### INSTRUCTIONS TO FOLLOW
For the word "none", search the records and show each line in which it occurs.

### SUPPLIED INFORMATION
━━━━

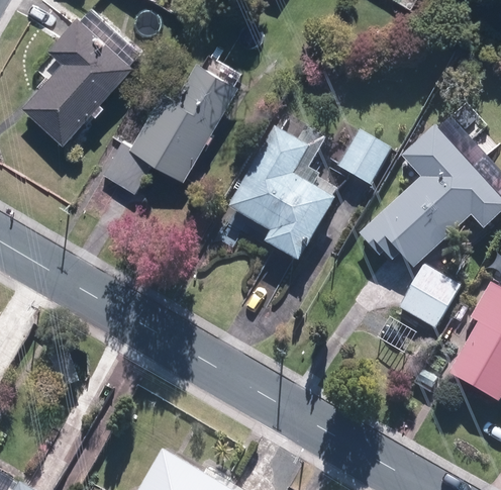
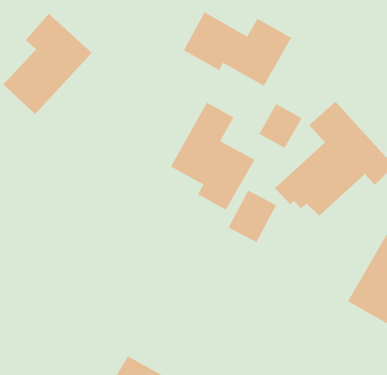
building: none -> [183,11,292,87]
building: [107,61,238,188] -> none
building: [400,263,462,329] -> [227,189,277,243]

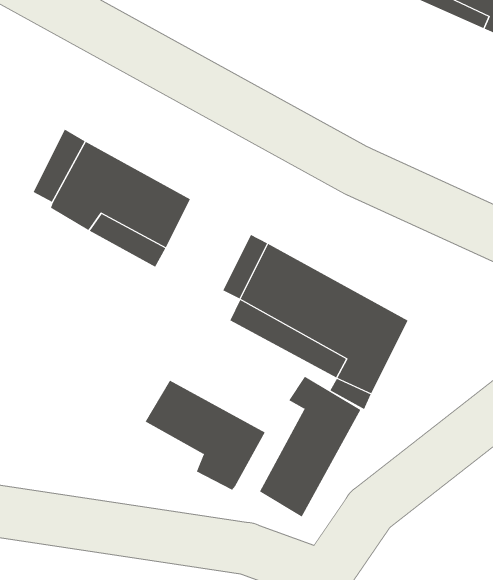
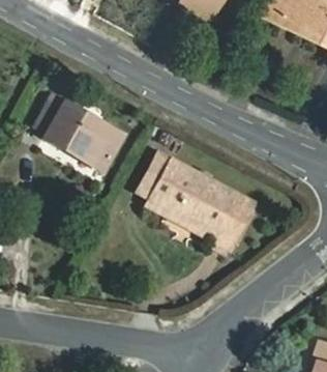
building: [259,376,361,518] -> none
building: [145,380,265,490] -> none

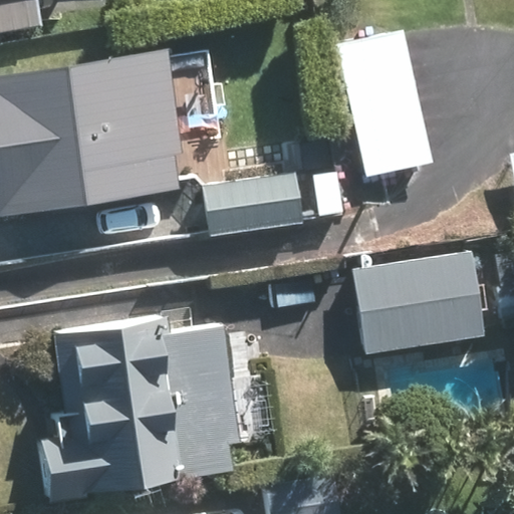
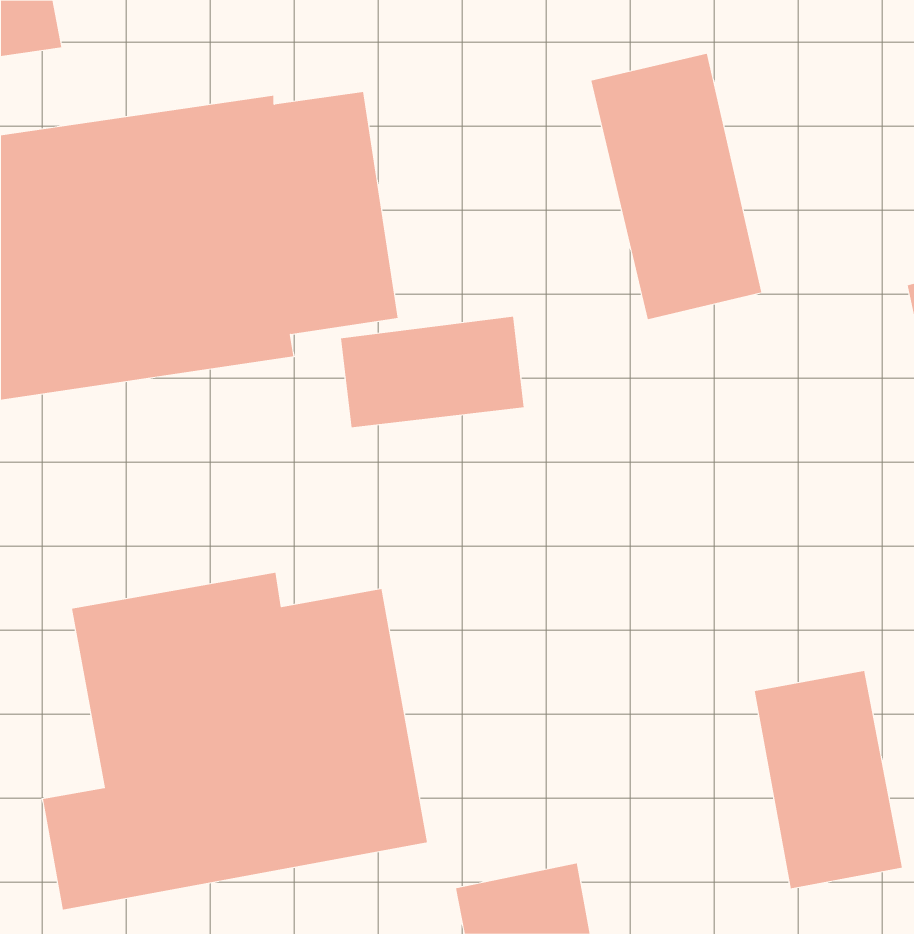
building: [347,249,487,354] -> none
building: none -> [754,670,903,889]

━━━━

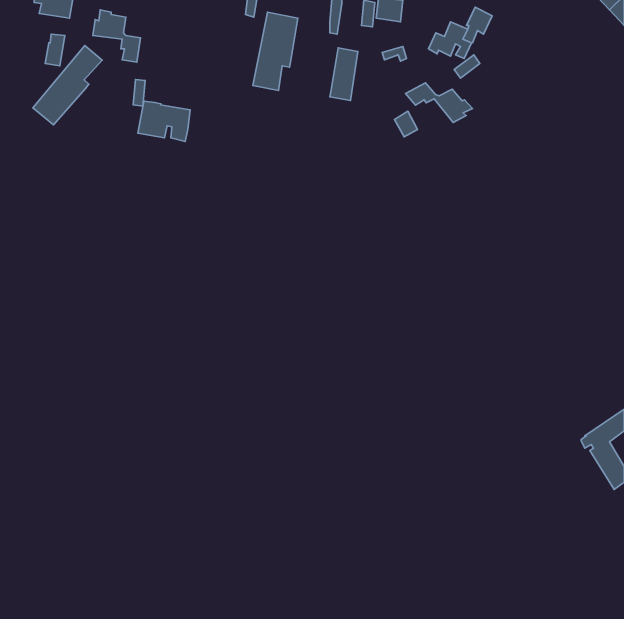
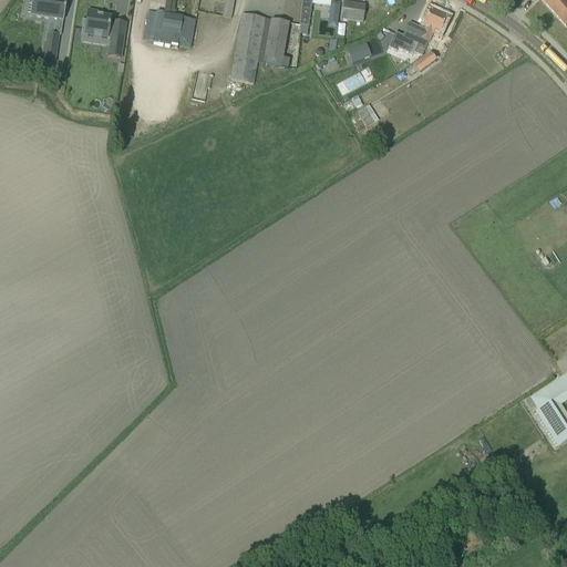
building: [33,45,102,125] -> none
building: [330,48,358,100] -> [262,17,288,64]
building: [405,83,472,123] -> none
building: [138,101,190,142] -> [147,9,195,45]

━━━━

### TASK SOLUTION
building: none -> [183,11,292,87]
building: [107,61,238,188] -> none
building: [259,376,361,518] -> none
building: [145,380,265,490] -> none
building: [347,249,487,354] -> none
building: none -> [754,670,903,889]
building: [33,45,102,125] -> none
building: [405,83,472,123] -> none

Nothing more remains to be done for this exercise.